[Task item] Repeat the data below in full. Pictures must not be part of the copy.

[Data below]

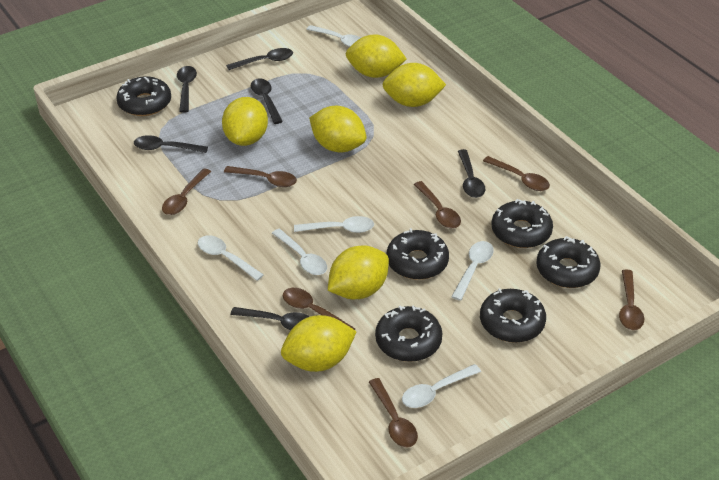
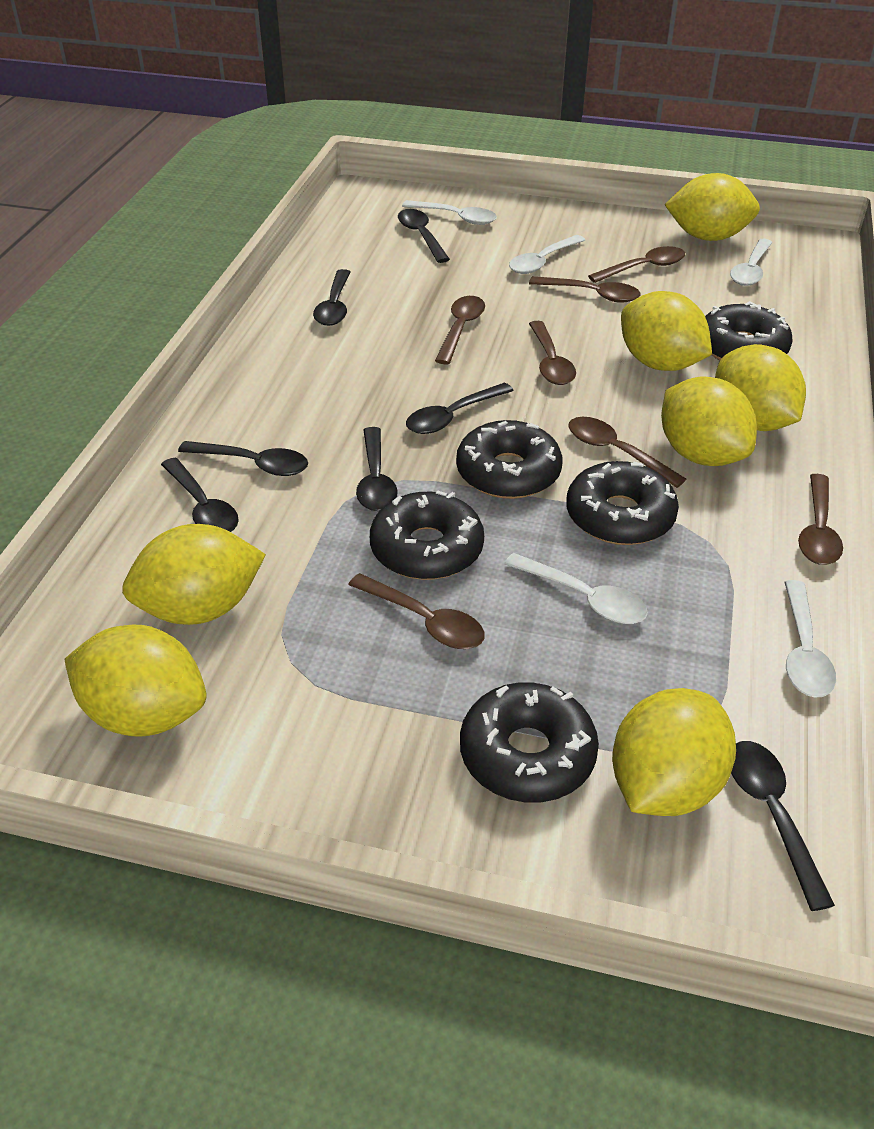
black donut: 6 -> 5
black spoon: 6 -> 7
white spoon: 6 -> 5
yellow lemon: 6 -> 7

[Answer box]
black donut: 6 -> 5
black spoon: 6 -> 7
white spoon: 6 -> 5
yellow lemon: 6 -> 7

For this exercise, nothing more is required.